[Opening INPUT section]
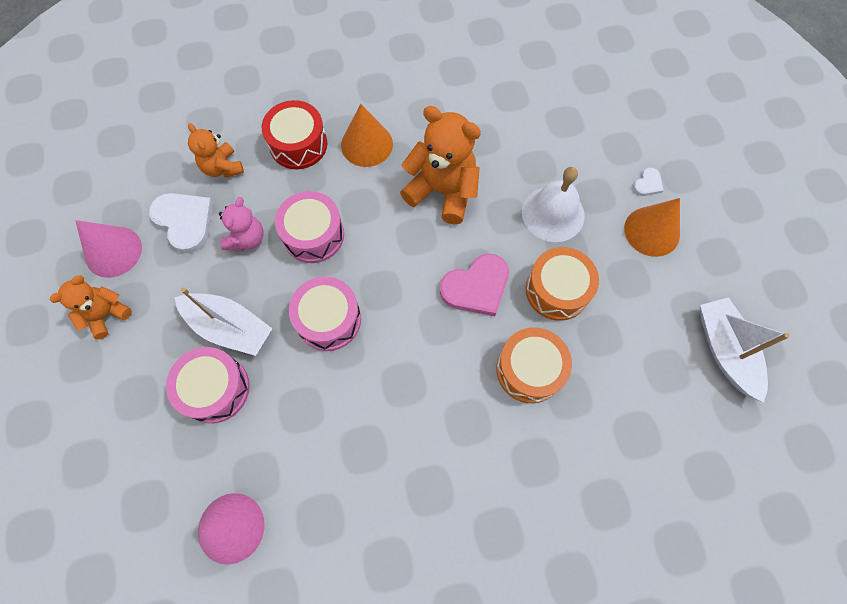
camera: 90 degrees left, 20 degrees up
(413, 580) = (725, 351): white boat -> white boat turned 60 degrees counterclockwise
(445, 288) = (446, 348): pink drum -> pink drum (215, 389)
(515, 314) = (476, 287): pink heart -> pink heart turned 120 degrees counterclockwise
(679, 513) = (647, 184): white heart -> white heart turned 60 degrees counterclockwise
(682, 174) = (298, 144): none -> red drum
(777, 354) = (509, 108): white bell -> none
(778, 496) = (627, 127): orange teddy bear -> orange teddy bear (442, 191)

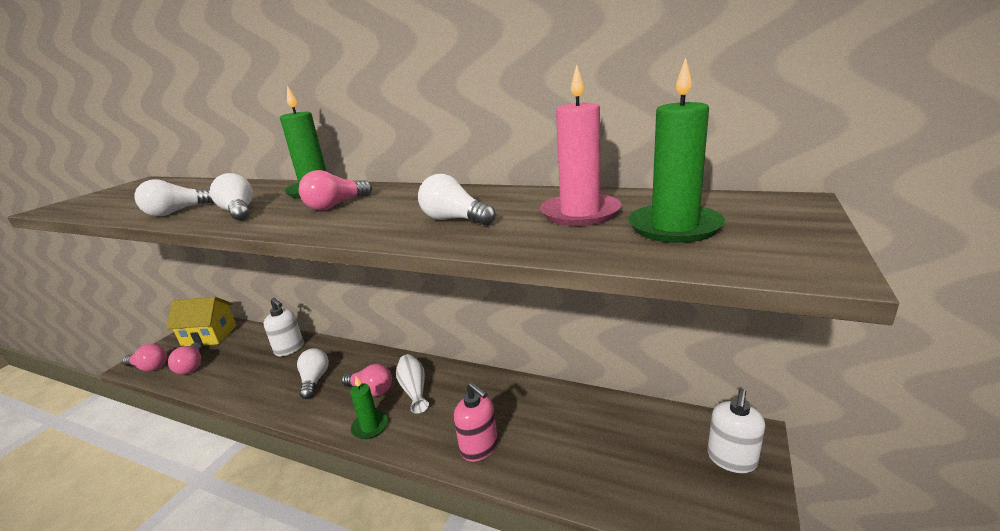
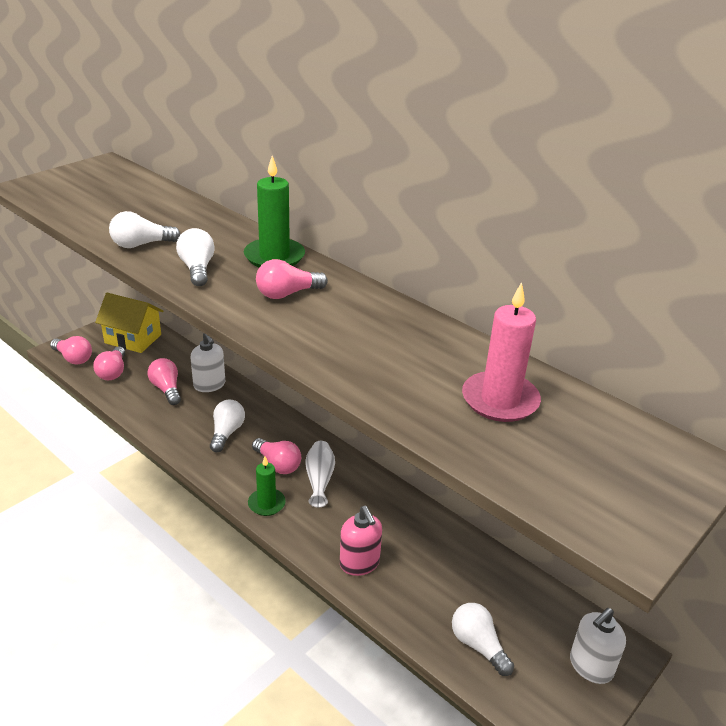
camera: 15 degrees right, 10 degrees up
(248, 364) = (166, 389): none -> pink light bulb
(454, 219) = (385, 363): white light bulb -> white light bulb (478, 645)
(674, 227) = (565, 454): green candle -> none

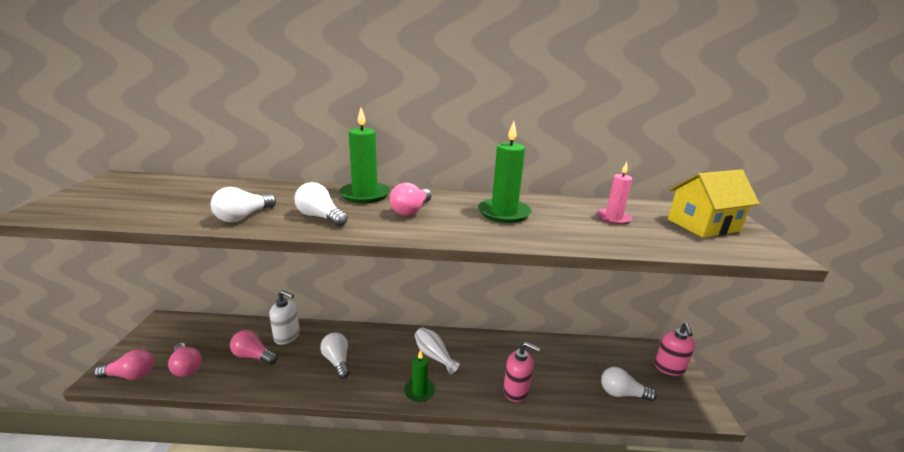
camera: 40 degrees left, 10 degrees down
(133, 339) = (181, 334): yellow house -> yellow house (703, 225)
(278, 464) = (397, 361): pink light bulb -> none
(377, 336) = (504, 213): none -> green candle
(500, 400) = (613, 218): pink candle -> pink candle, size x0.64
(590, 666) = (669, 368): white soap dispenser -> pink soap dispenser

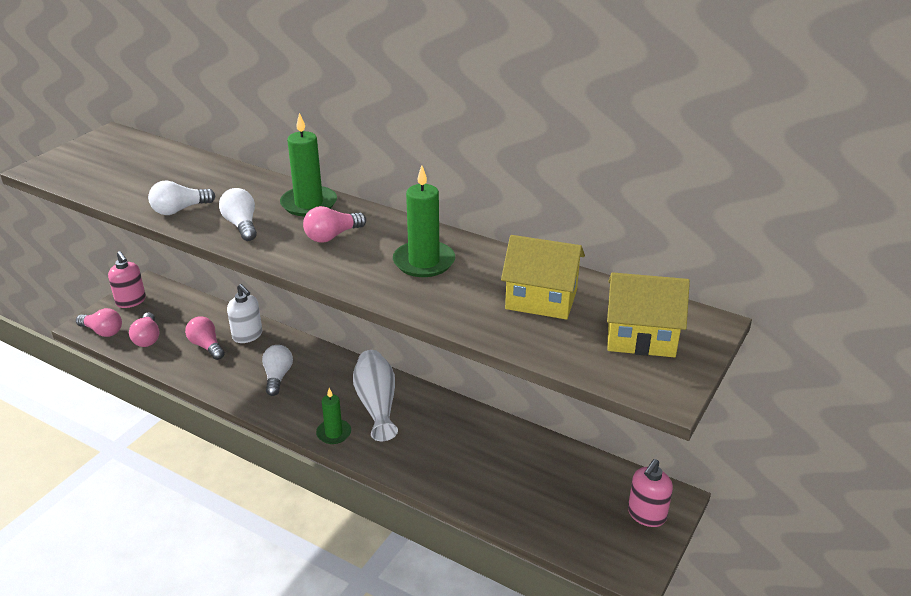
camera: 30 degrees right, 10 degrees up
(434, 356) = (376, 404): white vase -> white vase, size x1.51
(516, 391) = (432, 469): pink soap dispenser -> pink soap dispenser (131, 301)
(613, 218) = (541, 299): pink candle -> yellow house
(622, 393) = (550, 516): white light bulb -> none

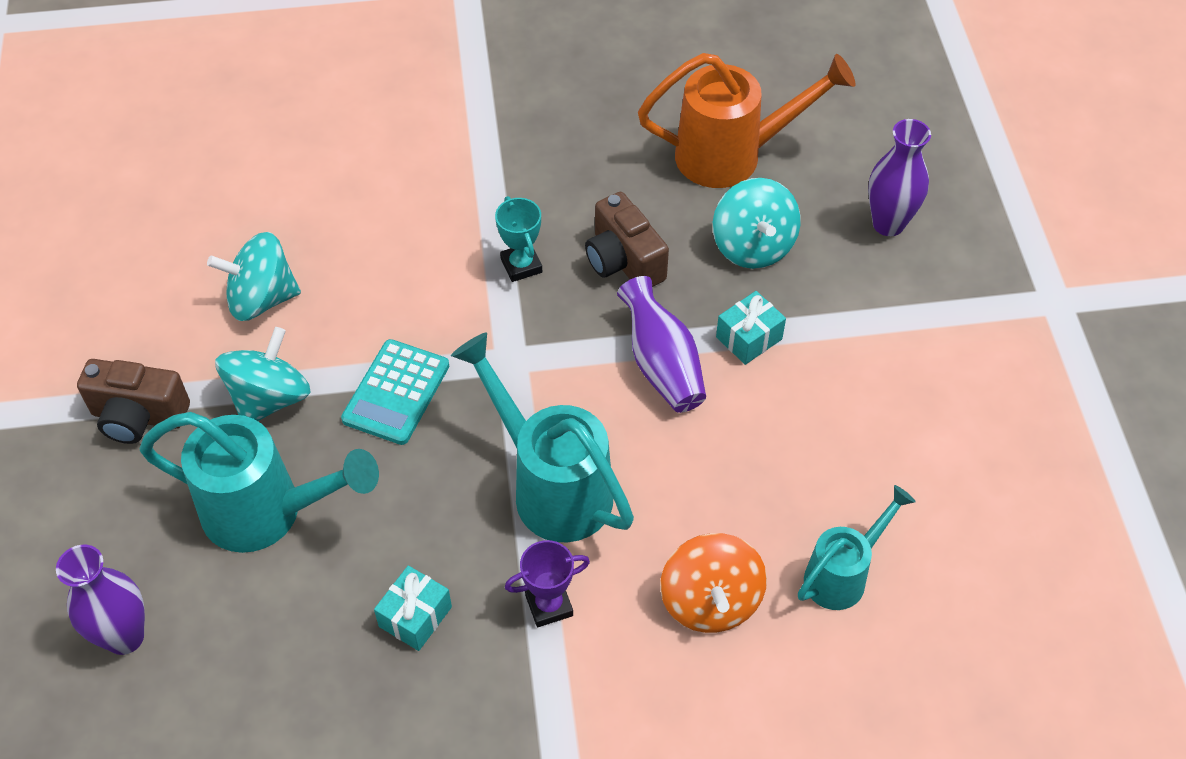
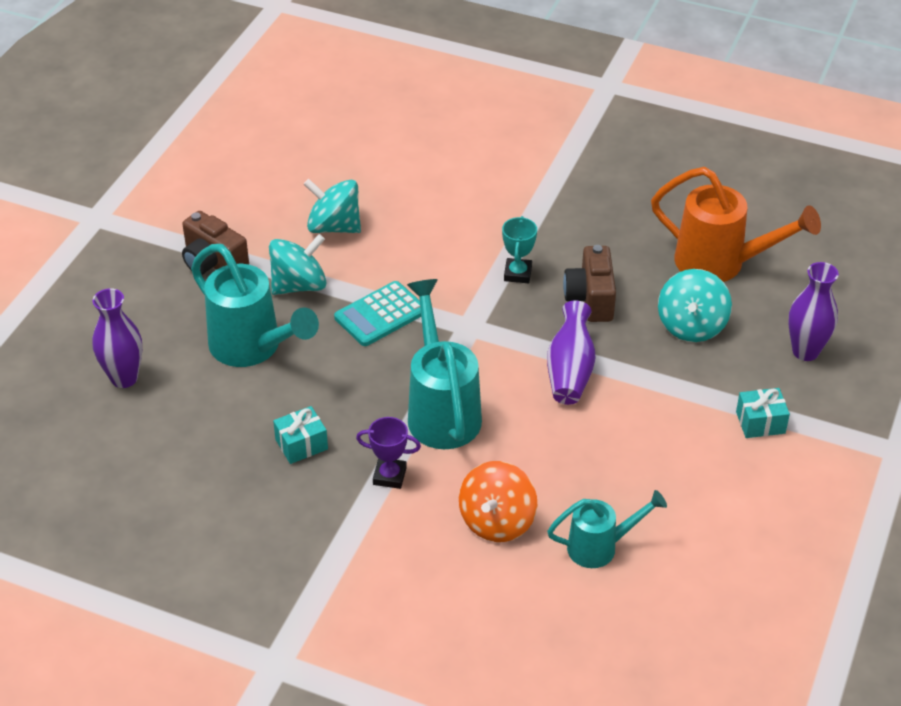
camera: 30 degrees right, 10 degrees down
(749, 338) = (644, 380): turquoise gift -> turquoise gift (760, 422)

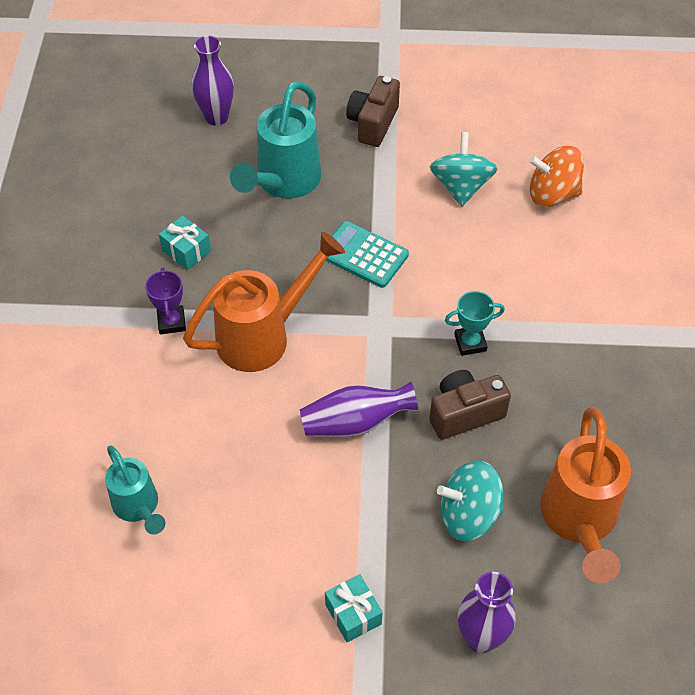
camera: 70 degrees right, 10 degrees up
(299, 285) = (373, 187): turquoise spinning top -> none
(441, 409) = (264, 335): turquoise watering can -> orange watering can
(497, 521) = (144, 417): orange spinning top -> orange spinning top (552, 194)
[Closing INPUT section]
THE TASK: What is needed is an exact reprint of every entry, pictures excluded.

ANSWER FOR THE TASK:
camera: 90 degrees left, 20 degrees up
(413, 580) = (725, 351): white boat -> white boat turned 60 degrees counterclockwise
(445, 288) = (446, 348): pink drum -> pink drum (215, 389)
(515, 314) = (476, 287): pink heart -> pink heart turned 120 degrees counterclockwise
(679, 513) = (647, 184): white heart -> white heart turned 60 degrees counterclockwise
(682, 174) = (298, 144): none -> red drum
(777, 354) = (509, 108): white bell -> none
(778, 496) = (627, 127): orange teddy bear -> orange teddy bear (442, 191)

camera: 15 degrees right, 10 degrees up
(248, 364) = (166, 389): none -> pink light bulb
(454, 219) = (385, 363): white light bulb -> white light bulb (478, 645)
(674, 227) = (565, 454): green candle -> none

camera: 40 degrees left, 10 degrees down
(133, 339) = (181, 334): yellow house -> yellow house (703, 225)
(278, 464) = (397, 361): pink light bulb -> none
(377, 336) = (504, 213): none -> green candle
(500, 400) = (613, 218): pink candle -> pink candle, size x0.64
(590, 666) = (669, 368): white soap dispenser -> pink soap dispenser

camera: 30 degrees right, 10 degrees up
(434, 356) = (376, 404): white vase -> white vase, size x1.51
(516, 391) = (432, 469): pink soap dispenser -> pink soap dispenser (131, 301)
(613, 218) = (541, 299): pink candle -> yellow house
(622, 393) = (550, 516): white light bulb -> none

camera: 30 degrees right, 10 degrees down
(749, 338) = (644, 380): turquoise gift -> turquoise gift (760, 422)

camera: 70 degrees right, 10 degrees up
(299, 285) = (373, 187): turquoise spinning top -> none
(441, 409) = (264, 335): turquoise watering can -> orange watering can
(497, 521) = (144, 417): orange spinning top -> orange spinning top (552, 194)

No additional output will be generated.